What this task involves
Quote all entries exactly, leaving pictures aside.

Collection entries
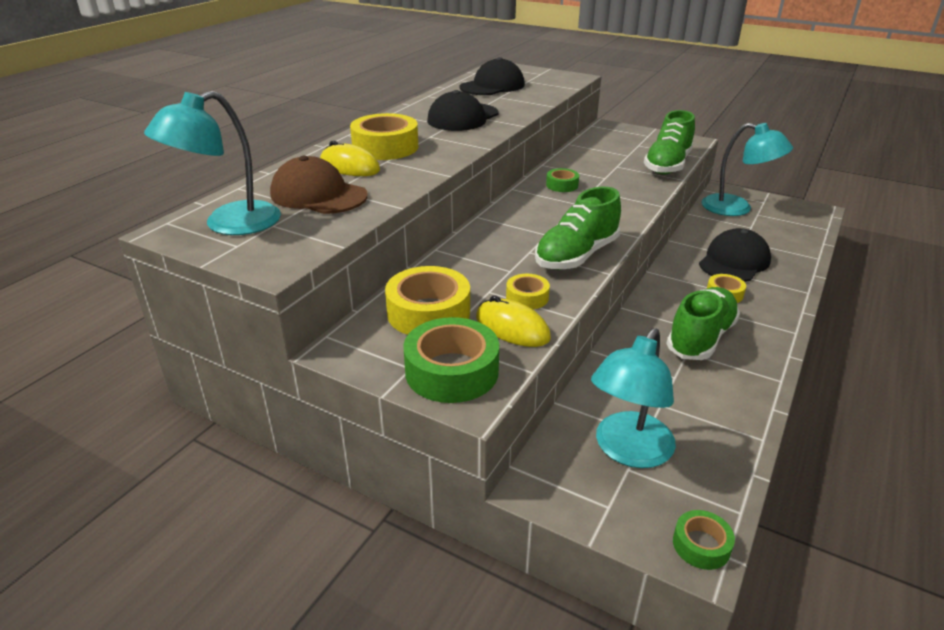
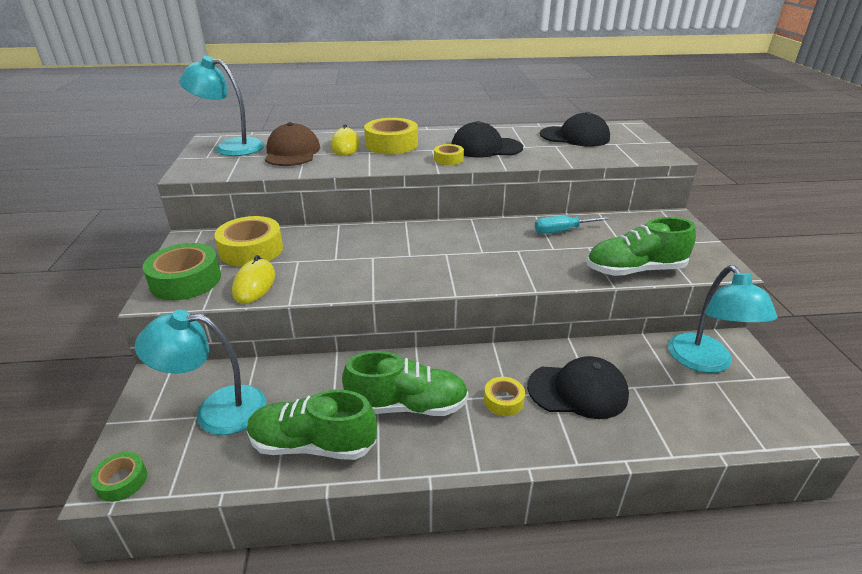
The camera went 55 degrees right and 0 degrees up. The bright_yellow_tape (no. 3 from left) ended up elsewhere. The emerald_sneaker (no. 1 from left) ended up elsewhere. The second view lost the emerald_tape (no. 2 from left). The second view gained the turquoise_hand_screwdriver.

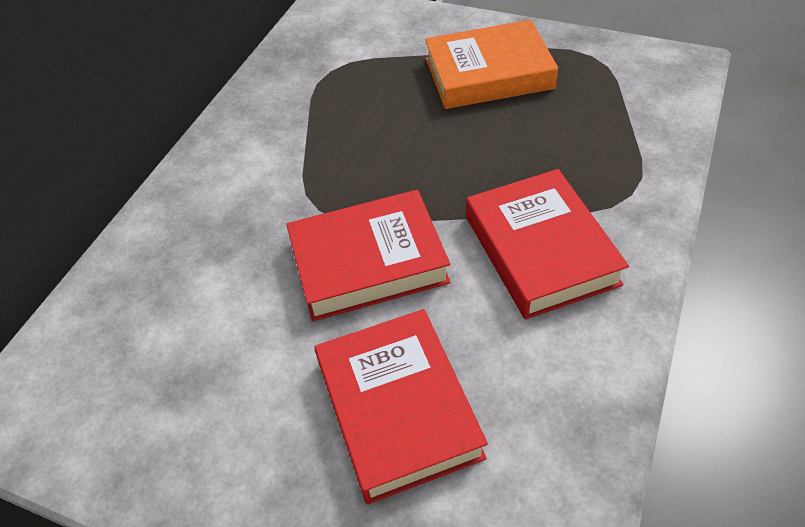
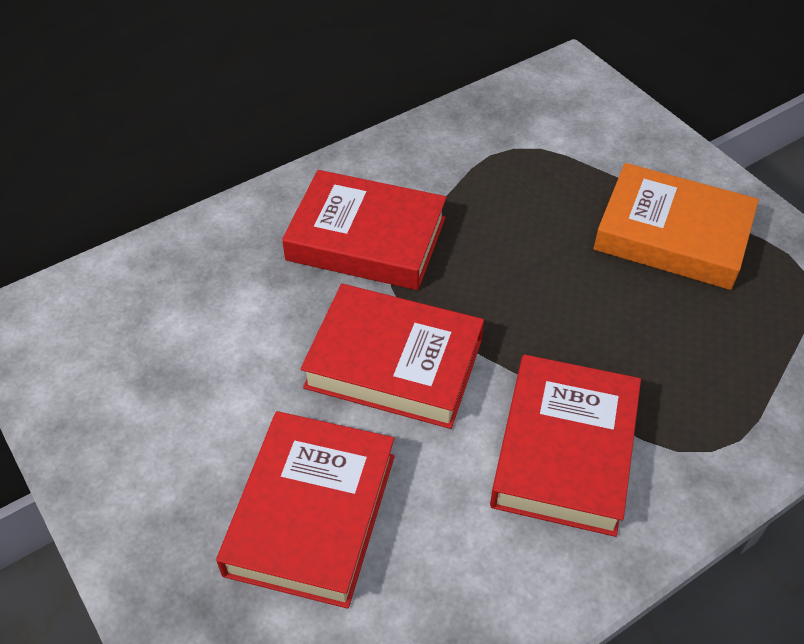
The camera went 30 degrees right and 0 degrees up. The second view gained the red_hardback (no. 2 from left).

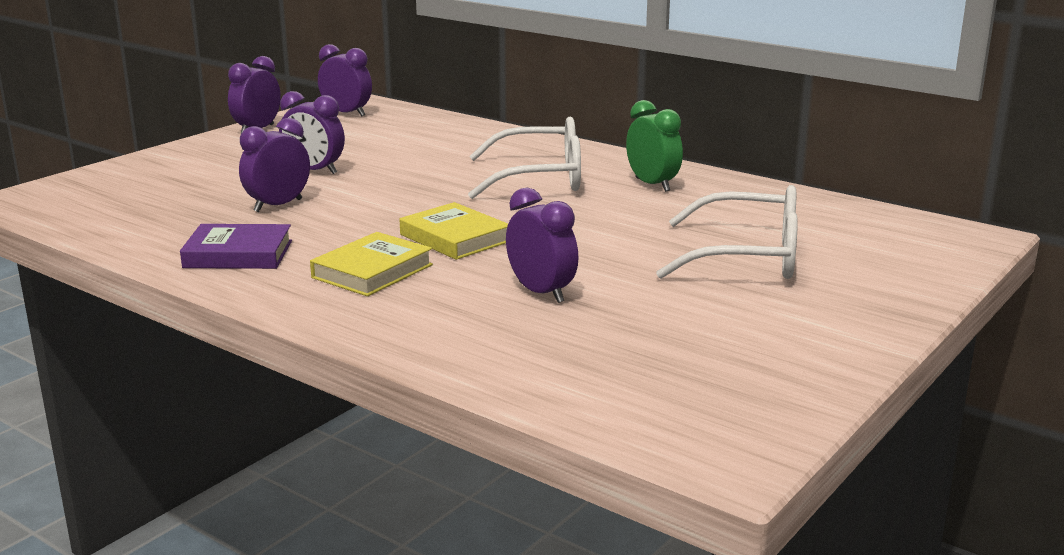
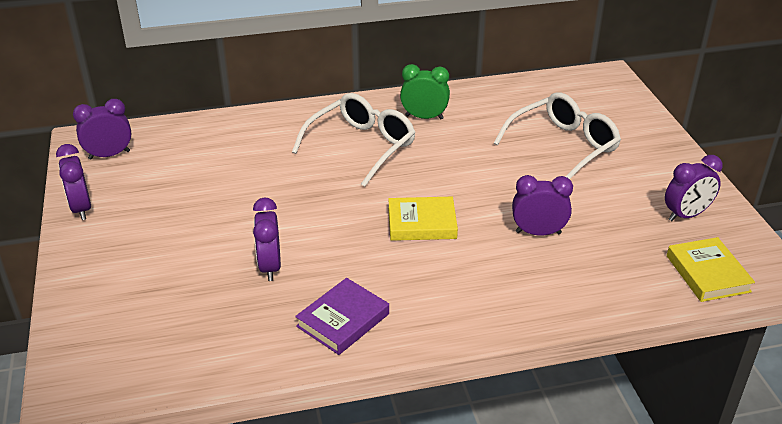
The camera went 50 degrees left and 15 degrees up. The purple_bedside_clock (no. 3 from left in the first image) ended up elsewhere. The bright_yellow_hardback (no. 1 from left in the first image) ended up elsewhere.

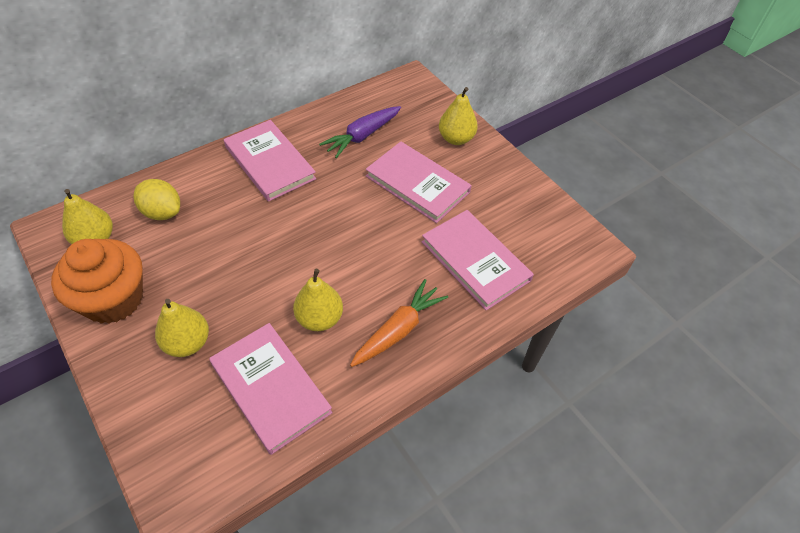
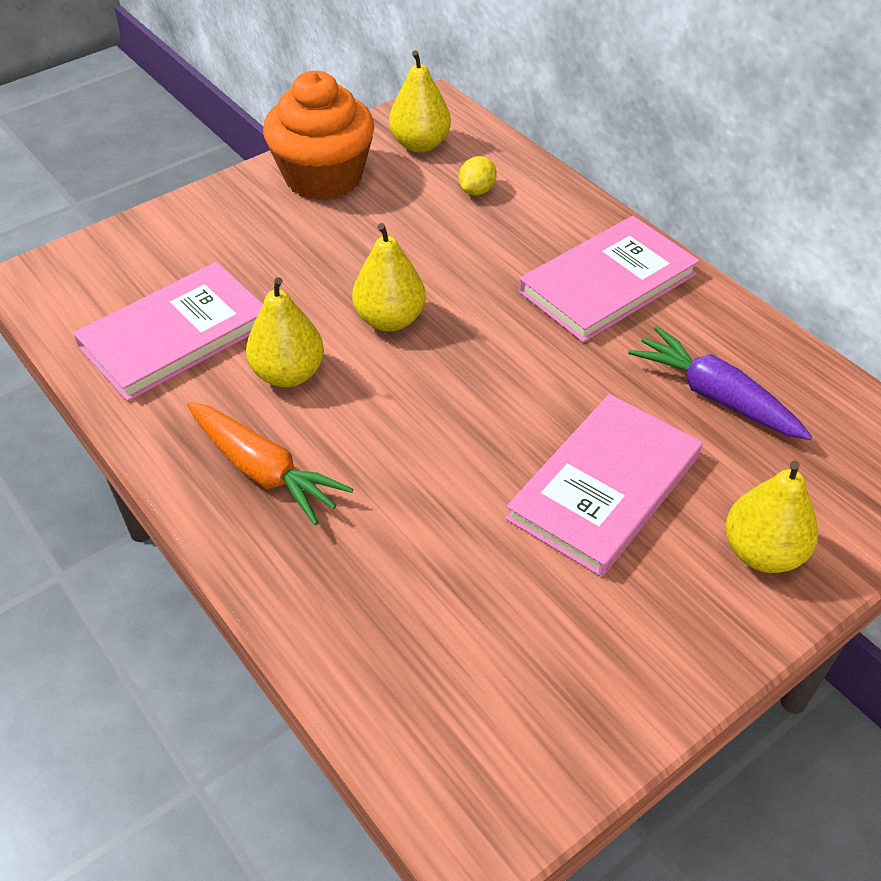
The camera went 90 degrees right and 5 degrees down. The size of the bright_yellow_lemon changed by a factor of 0.62. The bright_yellow_pear_fruit (no. 2 from left) ended up elsewhere. The second view lost the rosy_hardback (no. 4 from left).

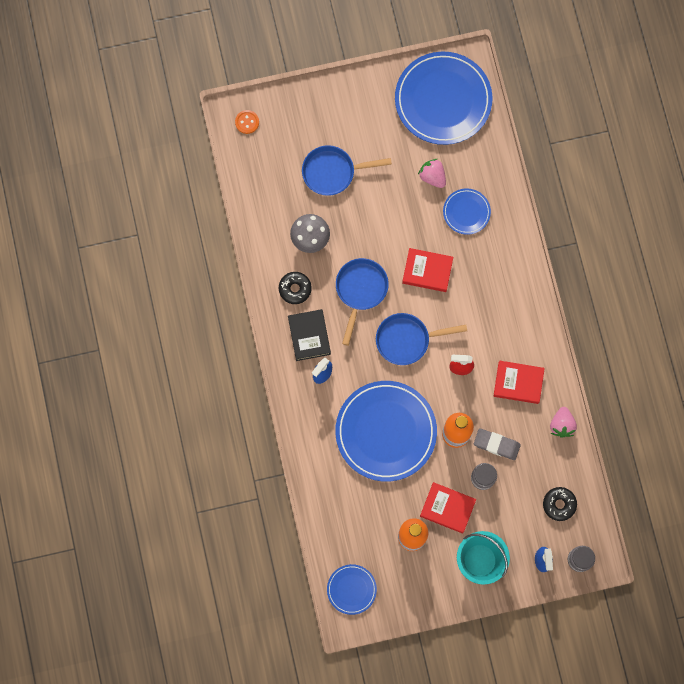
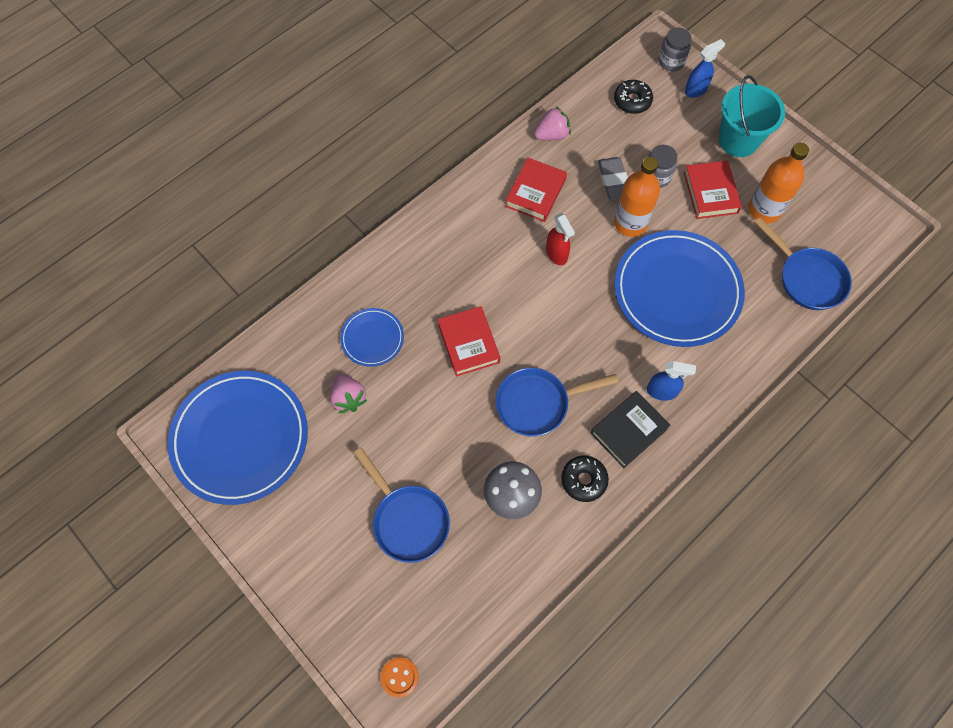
The camera went 120 degrees left and 10 degrees down. The second view lost the blue_flat_dish (no. 1 from left). The blue_frying_pan (no. 3 from left) ended up elsewhere. The rosy_strawberry (no. 1 from left) ended up facing another way, 45 degrees counterclockwise from before. The red_hardback (no. 3 from left in the first image) ended up facing another way, 45 degrees clockwise from before.

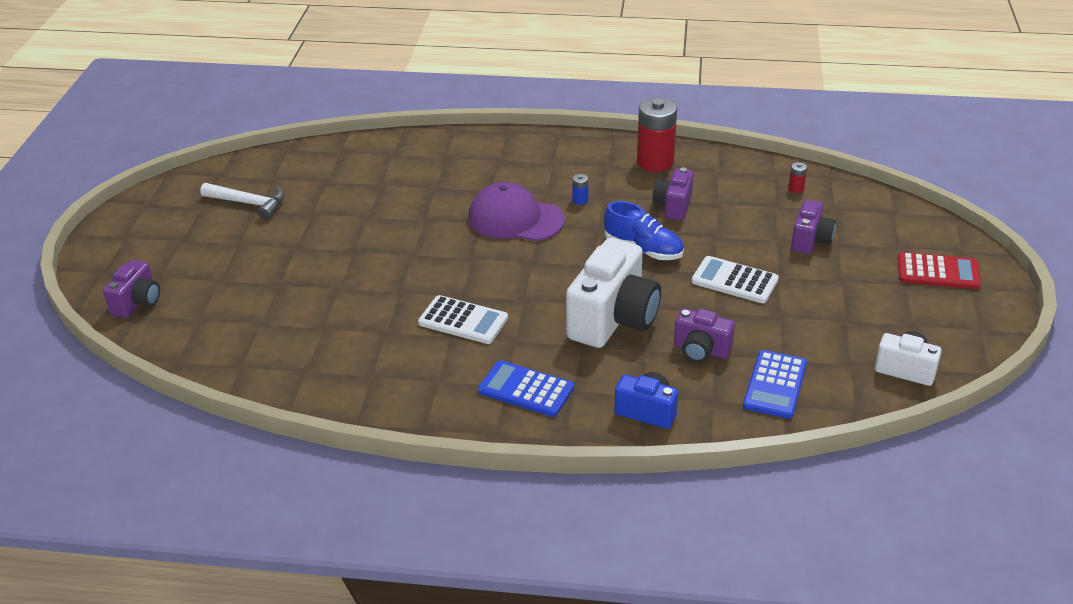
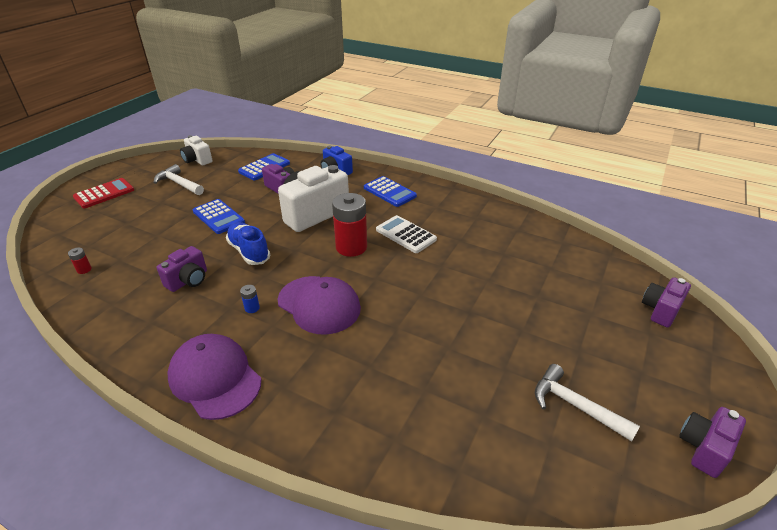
The camera went 160 degrees left and 0 degrees up. The red_AA_battery (no. 1 from left in the first image) ended up elsewhere. What was the snow-white_adding_machine (no. 2 from left) turned into the blue_adding_machine (no. 1 from left). The purple_camera (no. 4 from left) ended up elsewhere. The red_adding_machine ended up facing another way, 105 degrees clockwise from before. The second view gained the snow-white_claw_hammer (no. 1 from left). The second view gained the purple_baseball_cap (no. 1 from left).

Solved problem
The camera went 55 degrees right and 0 degrees up. The bright_yellow_tape (no. 3 from left) ended up elsewhere. The emerald_sneaker (no. 1 from left) ended up elsewhere. The second view lost the emerald_tape (no. 2 from left). The second view gained the turquoise_hand_screwdriver.

The camera went 30 degrees right and 0 degrees up. The second view gained the red_hardback (no. 2 from left).

The camera went 50 degrees left and 15 degrees up. The purple_bedside_clock (no. 3 from left in the first image) ended up elsewhere. The bright_yellow_hardback (no. 1 from left in the first image) ended up elsewhere.

The camera went 90 degrees right and 5 degrees down. The size of the bright_yellow_lemon changed by a factor of 0.62. The bright_yellow_pear_fruit (no. 2 from left) ended up elsewhere. The second view lost the rosy_hardback (no. 4 from left).

The camera went 120 degrees left and 10 degrees down. The second view lost the blue_flat_dish (no. 1 from left). The blue_frying_pan (no. 3 from left) ended up elsewhere. The rosy_strawberry (no. 1 from left) ended up facing another way, 45 degrees counterclockwise from before. The red_hardback (no. 3 from left in the first image) ended up facing another way, 45 degrees clockwise from before.

The camera went 160 degrees left and 0 degrees up. The red_AA_battery (no. 1 from left in the first image) ended up elsewhere. What was the snow-white_adding_machine (no. 2 from left) turned into the blue_adding_machine (no. 1 from left). The purple_camera (no. 4 from left) ended up elsewhere. The red_adding_machine ended up facing another way, 105 degrees clockwise from before. The second view gained the snow-white_claw_hammer (no. 1 from left). The second view gained the purple_baseball_cap (no. 1 from left).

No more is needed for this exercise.